------ EXTRACTED MATERIAL
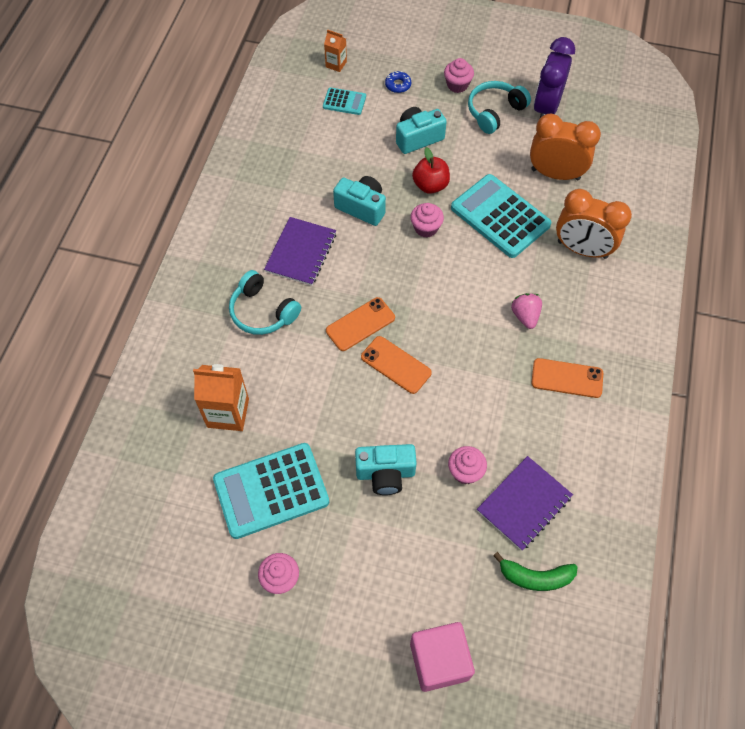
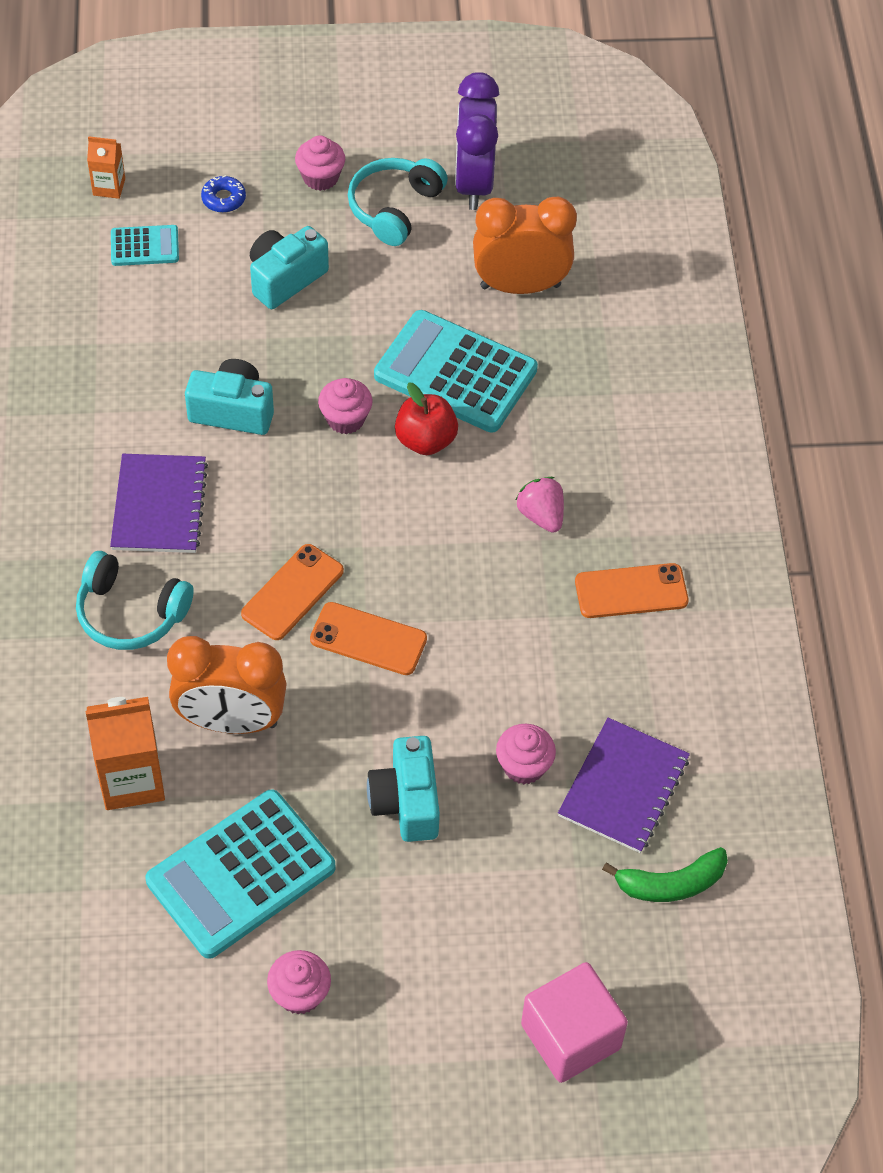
camera: 20 degrees left, 5 degrees down
(385, 474) = (406, 802): turquoise camera -> turquoise camera turned 105 degrees clockwise
(430, 185) = (330, 350): red apple -> red apple (425, 440)
(582, 250) = (596, 393): orange clock -> orange clock (231, 721)

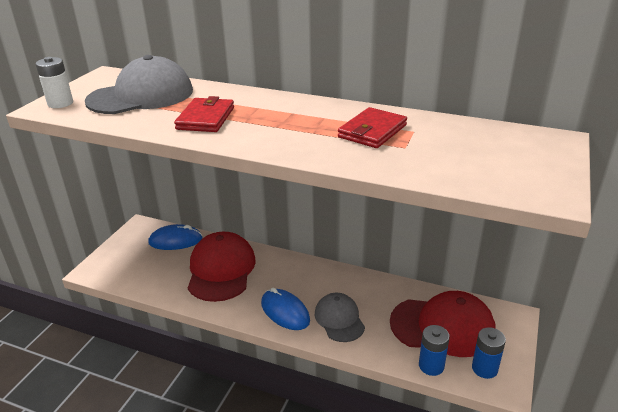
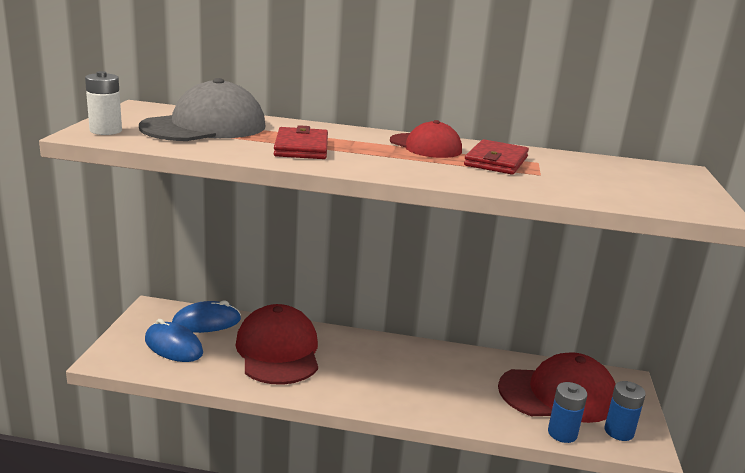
camera: 15 degrees left, 10 degrees down
(285, 312) = (375, 390): blue mouse -> blue mouse (173, 346)
(318, 113) = (425, 146): none -> red cap
(339, 319) = (441, 394): grey cap -> none

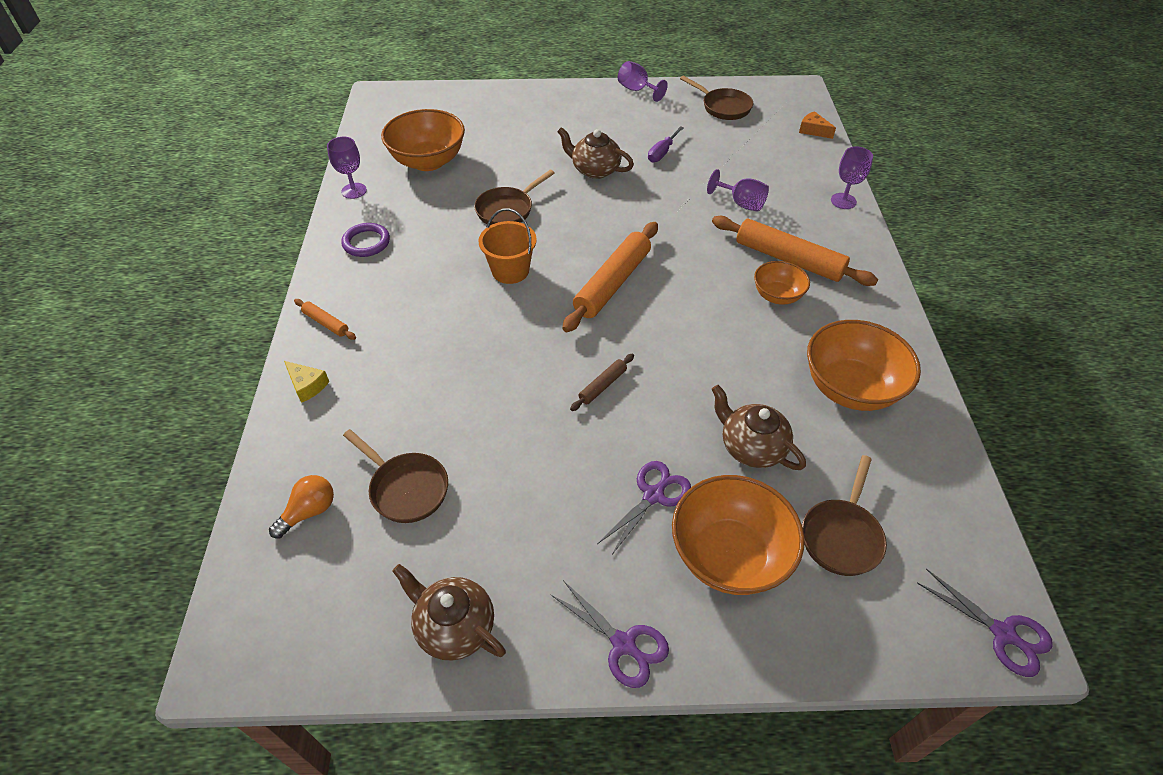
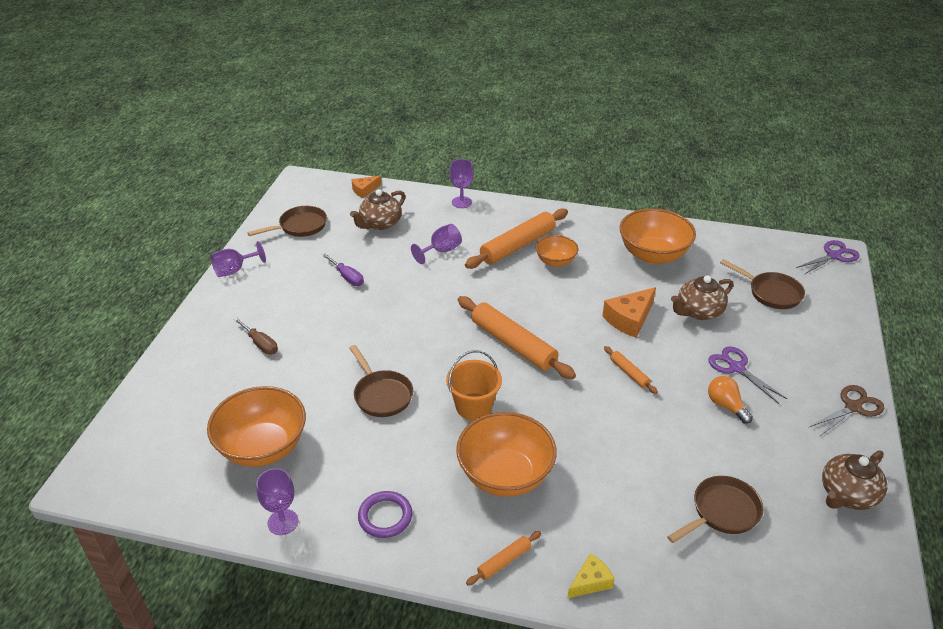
camera: 75 degrees left, 10 degrees down
(309, 512) = (743, 585): orange light bulb -> orange light bulb (726, 405)
(547, 129) = (260, 344): none -> brown screwdriver
(595, 170) = (350, 324): brown teapot -> brown teapot (380, 224)
(603, 386) = (629, 373): brown rolling pin -> orange rolling pin
(623, 644) = (853, 407): purple scissors -> brown scissors
(701, 376) = (629, 319): none -> orange cheese
(729, 555) = (785, 344): orange bowl -> orange bowl (505, 475)

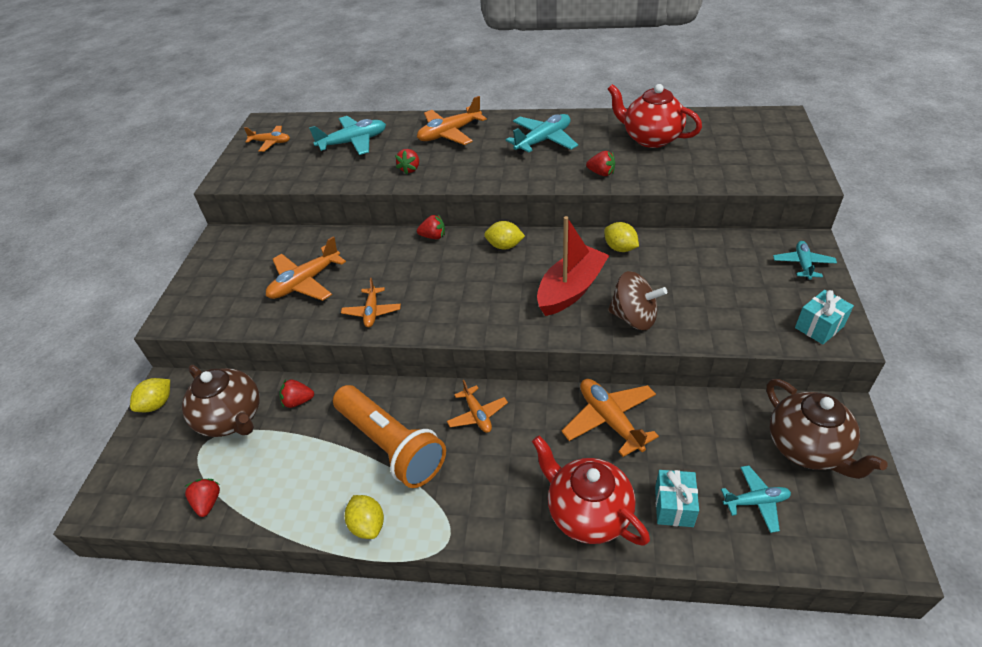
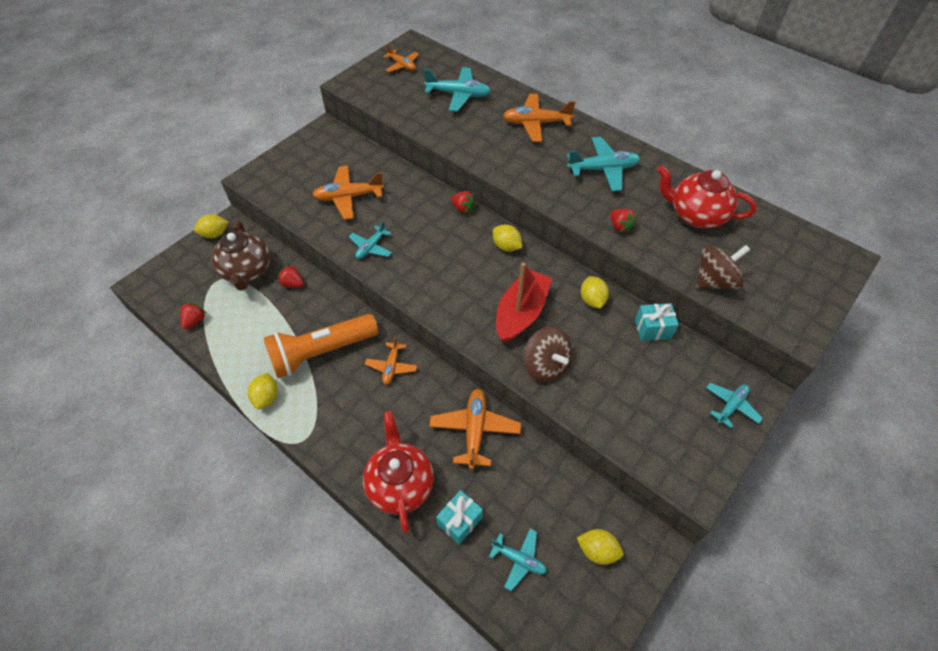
camera: 30 degrees right, 10 degrees up
(372, 312) = (371, 247): orange plane -> turquoise plane
(390, 445) = (321, 352): orange flashlight -> orange flashlight turned 75 degrees clockwise
(410, 169) = (477, 142): red strawberry -> none
(571, 290) = (521, 313): red boat -> red boat turned 45 degrees counterclockwise
(650, 138) = (696, 215): red teapot -> red teapot turned 45 degrees counterclockwise
(713, 174) = (714, 281): none -> brown spinning top
(807, 448) = (597, 550): brown teapot -> yellow lemon
(819, 327) = (684, 467): turquoise gift -> turquoise gift (653, 329)

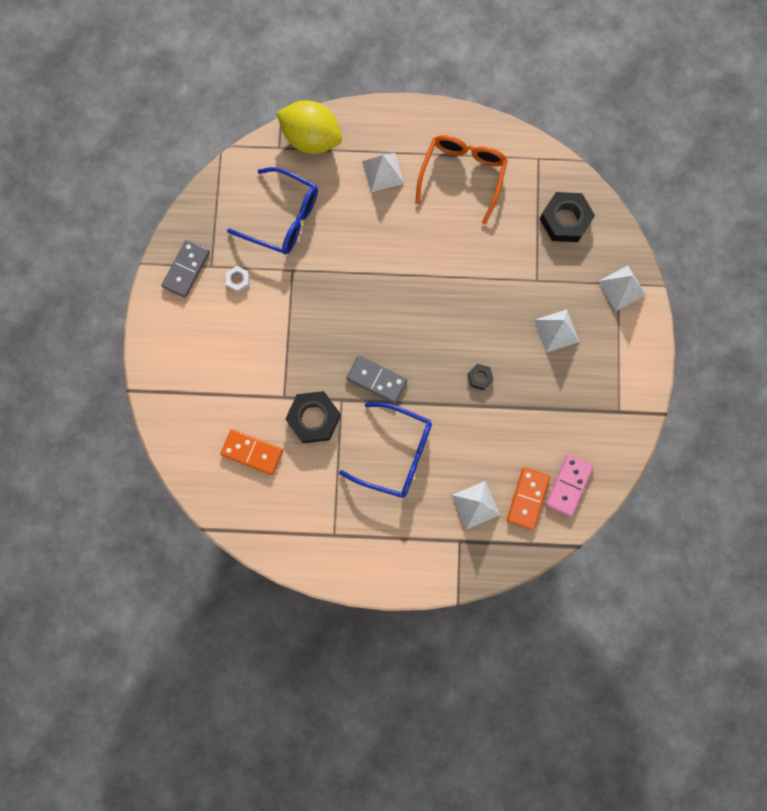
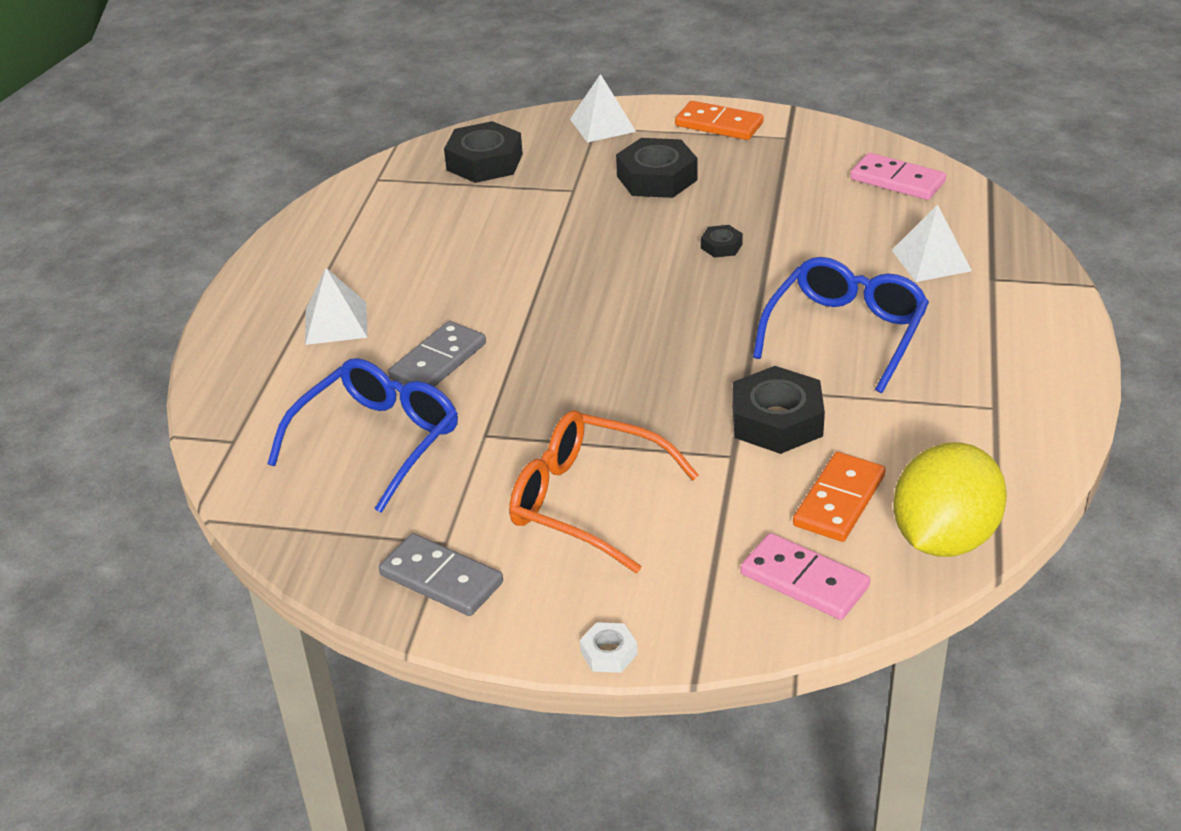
camera: 80 degrees left, 40 degrees down
(194, 436) = (804, 581): none -> pink domino
(238, 280) = (485, 505): white nut -> white nut (608, 653)
(311, 139) = (235, 399): yellow lemon -> yellow lemon (944, 538)
(376, 380) = (712, 347): grey domino -> grey domino (438, 361)
(462, 176) = (376, 245): orange glasses -> orange glasses (587, 501)
(527, 498) = (919, 215): orange domino -> orange domino (719, 124)
(556, 331) = (657, 178): white pyramid -> black nut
------------
- [EXERCISE INSTRUCTIONS]: One number is the expected answer: the count of lines above that hold the word "domino".

- [RESPONSE AREA]: 3